▸ **RECORD EXTRACTS**:
• • •

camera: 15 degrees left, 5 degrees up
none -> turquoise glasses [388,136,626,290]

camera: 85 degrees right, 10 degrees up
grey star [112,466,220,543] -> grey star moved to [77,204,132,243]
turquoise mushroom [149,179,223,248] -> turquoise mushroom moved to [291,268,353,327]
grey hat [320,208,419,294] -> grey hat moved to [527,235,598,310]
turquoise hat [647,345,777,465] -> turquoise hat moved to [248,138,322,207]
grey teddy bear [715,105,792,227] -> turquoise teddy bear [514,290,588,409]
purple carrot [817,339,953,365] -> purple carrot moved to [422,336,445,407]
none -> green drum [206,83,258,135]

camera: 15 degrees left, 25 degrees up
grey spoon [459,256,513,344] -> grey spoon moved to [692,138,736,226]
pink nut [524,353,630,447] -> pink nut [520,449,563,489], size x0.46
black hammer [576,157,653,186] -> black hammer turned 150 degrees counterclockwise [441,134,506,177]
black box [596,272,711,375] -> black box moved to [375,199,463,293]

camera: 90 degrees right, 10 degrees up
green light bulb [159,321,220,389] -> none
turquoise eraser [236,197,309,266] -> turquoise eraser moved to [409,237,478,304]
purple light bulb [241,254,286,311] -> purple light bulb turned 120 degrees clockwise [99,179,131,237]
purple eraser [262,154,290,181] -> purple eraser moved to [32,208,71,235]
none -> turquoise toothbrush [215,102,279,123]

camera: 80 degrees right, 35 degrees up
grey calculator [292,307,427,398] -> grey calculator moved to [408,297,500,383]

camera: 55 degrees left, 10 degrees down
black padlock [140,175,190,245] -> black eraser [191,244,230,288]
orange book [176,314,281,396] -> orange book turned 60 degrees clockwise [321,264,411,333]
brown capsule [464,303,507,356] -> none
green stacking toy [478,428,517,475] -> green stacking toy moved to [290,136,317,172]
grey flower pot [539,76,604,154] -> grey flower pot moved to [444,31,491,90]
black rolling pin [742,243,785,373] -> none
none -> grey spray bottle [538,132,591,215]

• • •

▸ **WORK ITEM**: Give back every line of the listing where the word "degrees" shows up.

▸ **RESULT BELOW**:
camera: 15 degrees left, 5 degrees up
camera: 85 degrees right, 10 degrees up
camera: 15 degrees left, 25 degrees up
black hammer [576,157,653,186] -> black hammer turned 150 degrees counterclockwise [441,134,506,177]
camera: 90 degrees right, 10 degrees up
purple light bulb [241,254,286,311] -> purple light bulb turned 120 degrees clockwise [99,179,131,237]
camera: 80 degrees right, 35 degrees up
camera: 55 degrees left, 10 degrees down
orange book [176,314,281,396] -> orange book turned 60 degrees clockwise [321,264,411,333]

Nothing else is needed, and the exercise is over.